> [Directions for this task] First find the line with "orange marker: 4 -> 5" in the entries below, then set down exactly every line through the line with "purple tape: 14 -> 12", that line included.

(Colored object counting data)
+++

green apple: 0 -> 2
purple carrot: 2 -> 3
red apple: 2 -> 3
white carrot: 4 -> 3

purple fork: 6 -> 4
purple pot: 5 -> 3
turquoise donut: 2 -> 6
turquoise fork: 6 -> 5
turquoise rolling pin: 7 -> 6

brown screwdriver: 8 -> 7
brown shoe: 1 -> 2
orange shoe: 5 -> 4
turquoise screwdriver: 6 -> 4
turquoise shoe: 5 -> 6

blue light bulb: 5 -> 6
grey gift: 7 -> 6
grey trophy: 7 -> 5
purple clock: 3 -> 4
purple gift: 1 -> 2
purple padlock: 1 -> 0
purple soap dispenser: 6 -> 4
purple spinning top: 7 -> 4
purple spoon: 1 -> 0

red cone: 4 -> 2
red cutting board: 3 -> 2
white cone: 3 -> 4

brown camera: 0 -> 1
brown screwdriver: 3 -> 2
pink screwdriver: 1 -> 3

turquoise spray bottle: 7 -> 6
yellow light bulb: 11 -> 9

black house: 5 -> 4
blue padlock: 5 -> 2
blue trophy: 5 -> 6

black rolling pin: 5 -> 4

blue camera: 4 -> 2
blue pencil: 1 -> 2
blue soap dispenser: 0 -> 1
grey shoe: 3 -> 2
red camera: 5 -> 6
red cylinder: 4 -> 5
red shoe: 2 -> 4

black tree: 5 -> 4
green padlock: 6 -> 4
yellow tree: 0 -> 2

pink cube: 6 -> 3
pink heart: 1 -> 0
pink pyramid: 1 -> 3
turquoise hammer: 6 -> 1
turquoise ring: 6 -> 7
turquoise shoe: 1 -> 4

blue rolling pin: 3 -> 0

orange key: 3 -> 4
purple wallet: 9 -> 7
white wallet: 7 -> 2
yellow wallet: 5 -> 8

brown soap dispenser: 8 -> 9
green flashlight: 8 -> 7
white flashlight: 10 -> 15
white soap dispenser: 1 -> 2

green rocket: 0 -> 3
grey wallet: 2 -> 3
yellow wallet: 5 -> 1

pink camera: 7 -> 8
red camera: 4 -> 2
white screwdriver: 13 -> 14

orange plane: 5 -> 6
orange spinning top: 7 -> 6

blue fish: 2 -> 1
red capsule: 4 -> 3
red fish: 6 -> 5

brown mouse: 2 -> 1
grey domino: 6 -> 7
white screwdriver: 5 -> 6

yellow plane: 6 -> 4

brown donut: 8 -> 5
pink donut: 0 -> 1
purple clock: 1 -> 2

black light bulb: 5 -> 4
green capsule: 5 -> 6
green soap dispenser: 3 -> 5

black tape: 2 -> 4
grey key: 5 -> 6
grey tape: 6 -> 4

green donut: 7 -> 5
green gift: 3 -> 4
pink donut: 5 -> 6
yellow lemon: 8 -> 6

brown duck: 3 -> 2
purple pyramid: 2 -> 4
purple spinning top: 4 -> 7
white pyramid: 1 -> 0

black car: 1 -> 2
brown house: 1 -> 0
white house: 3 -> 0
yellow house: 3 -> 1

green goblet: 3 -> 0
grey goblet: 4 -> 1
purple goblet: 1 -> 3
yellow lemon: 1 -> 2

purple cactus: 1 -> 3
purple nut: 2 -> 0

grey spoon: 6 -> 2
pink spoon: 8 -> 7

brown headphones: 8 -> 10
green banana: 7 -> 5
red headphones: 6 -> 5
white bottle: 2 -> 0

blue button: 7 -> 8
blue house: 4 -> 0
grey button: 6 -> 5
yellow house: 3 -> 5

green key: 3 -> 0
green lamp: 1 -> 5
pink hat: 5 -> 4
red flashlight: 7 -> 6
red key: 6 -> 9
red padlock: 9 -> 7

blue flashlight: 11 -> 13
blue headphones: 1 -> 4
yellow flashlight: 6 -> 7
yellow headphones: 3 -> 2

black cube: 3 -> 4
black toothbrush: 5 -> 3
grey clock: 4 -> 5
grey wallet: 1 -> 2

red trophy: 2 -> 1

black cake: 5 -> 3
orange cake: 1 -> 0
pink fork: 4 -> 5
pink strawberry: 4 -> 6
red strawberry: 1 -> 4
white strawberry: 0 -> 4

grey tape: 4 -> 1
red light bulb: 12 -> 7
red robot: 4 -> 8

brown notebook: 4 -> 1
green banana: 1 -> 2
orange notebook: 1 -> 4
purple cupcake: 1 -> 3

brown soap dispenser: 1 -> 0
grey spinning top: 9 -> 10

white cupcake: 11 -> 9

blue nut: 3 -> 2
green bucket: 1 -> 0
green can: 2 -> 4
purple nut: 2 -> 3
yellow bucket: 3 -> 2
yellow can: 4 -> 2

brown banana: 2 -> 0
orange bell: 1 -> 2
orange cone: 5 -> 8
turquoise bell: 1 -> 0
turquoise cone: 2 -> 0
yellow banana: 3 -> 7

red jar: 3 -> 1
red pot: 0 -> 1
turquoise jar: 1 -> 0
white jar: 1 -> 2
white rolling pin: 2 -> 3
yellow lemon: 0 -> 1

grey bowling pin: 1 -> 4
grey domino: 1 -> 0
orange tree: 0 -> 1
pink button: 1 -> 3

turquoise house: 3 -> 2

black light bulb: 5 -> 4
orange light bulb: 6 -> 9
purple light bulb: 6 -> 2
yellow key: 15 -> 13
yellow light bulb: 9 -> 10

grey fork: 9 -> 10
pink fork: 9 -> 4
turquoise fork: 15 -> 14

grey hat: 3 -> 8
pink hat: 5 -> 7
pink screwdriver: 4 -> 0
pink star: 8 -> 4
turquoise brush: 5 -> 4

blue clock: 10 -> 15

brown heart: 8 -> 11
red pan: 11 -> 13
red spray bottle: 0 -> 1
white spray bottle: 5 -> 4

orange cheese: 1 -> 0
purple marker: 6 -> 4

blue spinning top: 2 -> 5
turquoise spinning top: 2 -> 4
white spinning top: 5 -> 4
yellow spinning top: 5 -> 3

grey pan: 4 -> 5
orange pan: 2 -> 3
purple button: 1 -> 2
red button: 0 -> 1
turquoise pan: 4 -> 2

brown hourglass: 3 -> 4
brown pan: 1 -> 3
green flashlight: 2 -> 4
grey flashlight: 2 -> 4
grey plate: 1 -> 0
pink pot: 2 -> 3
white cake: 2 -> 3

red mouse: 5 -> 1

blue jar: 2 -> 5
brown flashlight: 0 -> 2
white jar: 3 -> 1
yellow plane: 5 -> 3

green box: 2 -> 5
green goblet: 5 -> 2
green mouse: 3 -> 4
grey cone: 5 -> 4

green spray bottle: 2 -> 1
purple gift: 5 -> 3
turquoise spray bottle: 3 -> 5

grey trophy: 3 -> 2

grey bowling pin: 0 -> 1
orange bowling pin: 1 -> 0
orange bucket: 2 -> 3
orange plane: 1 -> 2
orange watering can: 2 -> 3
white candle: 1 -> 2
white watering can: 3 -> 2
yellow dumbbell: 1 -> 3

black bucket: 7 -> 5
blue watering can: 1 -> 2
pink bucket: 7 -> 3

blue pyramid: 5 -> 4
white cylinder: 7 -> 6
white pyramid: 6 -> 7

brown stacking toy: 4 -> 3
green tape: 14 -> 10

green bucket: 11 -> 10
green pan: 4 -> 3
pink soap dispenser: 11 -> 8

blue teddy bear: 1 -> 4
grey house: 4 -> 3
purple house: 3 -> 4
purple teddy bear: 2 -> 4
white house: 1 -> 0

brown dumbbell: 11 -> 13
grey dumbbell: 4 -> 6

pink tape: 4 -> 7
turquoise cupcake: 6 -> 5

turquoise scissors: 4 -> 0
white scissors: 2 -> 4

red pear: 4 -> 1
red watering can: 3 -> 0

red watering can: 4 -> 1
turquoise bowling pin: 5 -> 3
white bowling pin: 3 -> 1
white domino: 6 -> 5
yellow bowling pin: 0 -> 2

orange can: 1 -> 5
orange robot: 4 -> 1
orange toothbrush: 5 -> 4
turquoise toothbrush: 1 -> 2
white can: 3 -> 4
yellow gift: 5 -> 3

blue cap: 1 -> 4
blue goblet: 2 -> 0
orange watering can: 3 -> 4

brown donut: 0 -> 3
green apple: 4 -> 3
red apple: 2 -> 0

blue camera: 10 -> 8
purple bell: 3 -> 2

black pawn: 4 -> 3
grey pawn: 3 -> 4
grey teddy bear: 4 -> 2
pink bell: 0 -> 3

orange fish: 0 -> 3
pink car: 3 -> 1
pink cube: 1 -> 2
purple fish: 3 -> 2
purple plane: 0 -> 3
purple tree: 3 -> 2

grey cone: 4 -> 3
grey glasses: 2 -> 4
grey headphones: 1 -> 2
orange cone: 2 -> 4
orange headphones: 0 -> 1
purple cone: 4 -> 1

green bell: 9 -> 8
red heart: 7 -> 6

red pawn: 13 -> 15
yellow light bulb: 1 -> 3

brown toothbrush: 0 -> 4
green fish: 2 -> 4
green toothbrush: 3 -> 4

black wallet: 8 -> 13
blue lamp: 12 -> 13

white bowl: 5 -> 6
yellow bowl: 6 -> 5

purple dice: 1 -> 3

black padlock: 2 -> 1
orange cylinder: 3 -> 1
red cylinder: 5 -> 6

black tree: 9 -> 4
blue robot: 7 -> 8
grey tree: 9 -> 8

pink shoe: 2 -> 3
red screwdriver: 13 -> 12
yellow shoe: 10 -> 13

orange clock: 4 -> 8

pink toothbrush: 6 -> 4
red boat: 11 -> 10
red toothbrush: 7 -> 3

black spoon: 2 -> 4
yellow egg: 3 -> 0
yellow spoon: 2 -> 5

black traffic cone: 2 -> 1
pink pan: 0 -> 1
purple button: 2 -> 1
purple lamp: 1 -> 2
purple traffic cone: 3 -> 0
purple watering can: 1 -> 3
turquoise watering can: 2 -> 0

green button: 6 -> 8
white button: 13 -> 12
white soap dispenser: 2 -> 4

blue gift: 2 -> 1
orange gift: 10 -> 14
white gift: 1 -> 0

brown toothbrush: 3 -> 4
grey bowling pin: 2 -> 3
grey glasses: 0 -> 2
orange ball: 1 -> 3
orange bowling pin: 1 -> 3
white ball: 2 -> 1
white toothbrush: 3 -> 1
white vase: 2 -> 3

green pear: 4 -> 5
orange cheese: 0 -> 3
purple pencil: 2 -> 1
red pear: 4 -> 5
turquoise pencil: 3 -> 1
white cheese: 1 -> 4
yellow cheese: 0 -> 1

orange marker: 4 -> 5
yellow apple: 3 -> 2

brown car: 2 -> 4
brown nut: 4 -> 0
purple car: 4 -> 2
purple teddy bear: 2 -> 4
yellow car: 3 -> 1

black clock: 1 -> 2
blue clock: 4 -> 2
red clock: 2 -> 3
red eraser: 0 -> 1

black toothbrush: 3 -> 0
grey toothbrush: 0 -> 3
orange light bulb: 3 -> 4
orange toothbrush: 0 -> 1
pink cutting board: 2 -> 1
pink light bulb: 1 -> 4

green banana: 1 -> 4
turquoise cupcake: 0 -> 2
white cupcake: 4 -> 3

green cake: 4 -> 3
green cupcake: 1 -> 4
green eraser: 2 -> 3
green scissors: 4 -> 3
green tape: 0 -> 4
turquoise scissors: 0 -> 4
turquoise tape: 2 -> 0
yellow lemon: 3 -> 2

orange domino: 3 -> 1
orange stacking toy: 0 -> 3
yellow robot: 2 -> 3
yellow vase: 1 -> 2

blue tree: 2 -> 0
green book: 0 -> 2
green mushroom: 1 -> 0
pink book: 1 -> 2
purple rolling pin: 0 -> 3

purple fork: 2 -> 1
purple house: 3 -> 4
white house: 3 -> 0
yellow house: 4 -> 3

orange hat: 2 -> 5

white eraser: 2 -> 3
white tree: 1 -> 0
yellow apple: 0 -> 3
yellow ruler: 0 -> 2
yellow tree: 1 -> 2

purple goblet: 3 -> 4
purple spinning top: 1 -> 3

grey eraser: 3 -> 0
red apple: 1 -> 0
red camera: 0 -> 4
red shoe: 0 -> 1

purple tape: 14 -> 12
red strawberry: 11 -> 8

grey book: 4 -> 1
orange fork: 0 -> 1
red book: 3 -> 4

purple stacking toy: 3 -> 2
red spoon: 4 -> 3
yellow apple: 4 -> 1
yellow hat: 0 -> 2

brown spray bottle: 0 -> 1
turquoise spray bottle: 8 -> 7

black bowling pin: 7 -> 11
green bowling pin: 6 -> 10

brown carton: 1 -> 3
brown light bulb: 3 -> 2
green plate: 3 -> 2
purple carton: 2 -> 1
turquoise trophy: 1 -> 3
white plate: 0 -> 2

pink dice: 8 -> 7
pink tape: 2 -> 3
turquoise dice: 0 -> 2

+++

> [Written response]
orange marker: 4 -> 5
yellow apple: 3 -> 2

brown car: 2 -> 4
brown nut: 4 -> 0
purple car: 4 -> 2
purple teddy bear: 2 -> 4
yellow car: 3 -> 1

black clock: 1 -> 2
blue clock: 4 -> 2
red clock: 2 -> 3
red eraser: 0 -> 1

black toothbrush: 3 -> 0
grey toothbrush: 0 -> 3
orange light bulb: 3 -> 4
orange toothbrush: 0 -> 1
pink cutting board: 2 -> 1
pink light bulb: 1 -> 4

green banana: 1 -> 4
turquoise cupcake: 0 -> 2
white cupcake: 4 -> 3

green cake: 4 -> 3
green cupcake: 1 -> 4
green eraser: 2 -> 3
green scissors: 4 -> 3
green tape: 0 -> 4
turquoise scissors: 0 -> 4
turquoise tape: 2 -> 0
yellow lemon: 3 -> 2

orange domino: 3 -> 1
orange stacking toy: 0 -> 3
yellow robot: 2 -> 3
yellow vase: 1 -> 2

blue tree: 2 -> 0
green book: 0 -> 2
green mushroom: 1 -> 0
pink book: 1 -> 2
purple rolling pin: 0 -> 3

purple fork: 2 -> 1
purple house: 3 -> 4
white house: 3 -> 0
yellow house: 4 -> 3

orange hat: 2 -> 5

white eraser: 2 -> 3
white tree: 1 -> 0
yellow apple: 0 -> 3
yellow ruler: 0 -> 2
yellow tree: 1 -> 2

purple goblet: 3 -> 4
purple spinning top: 1 -> 3

grey eraser: 3 -> 0
red apple: 1 -> 0
red camera: 0 -> 4
red shoe: 0 -> 1

purple tape: 14 -> 12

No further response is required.